(Record excerpts)
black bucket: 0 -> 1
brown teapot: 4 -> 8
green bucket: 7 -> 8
(End Record excerpts)
(Record excerpts)
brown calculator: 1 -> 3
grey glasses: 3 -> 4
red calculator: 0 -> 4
(End Record excerpts)
What is expected:
Where a line of the listing holds the string "brown", copy that line.

Finished exercise:
brown teapot: 4 -> 8
brown calculator: 1 -> 3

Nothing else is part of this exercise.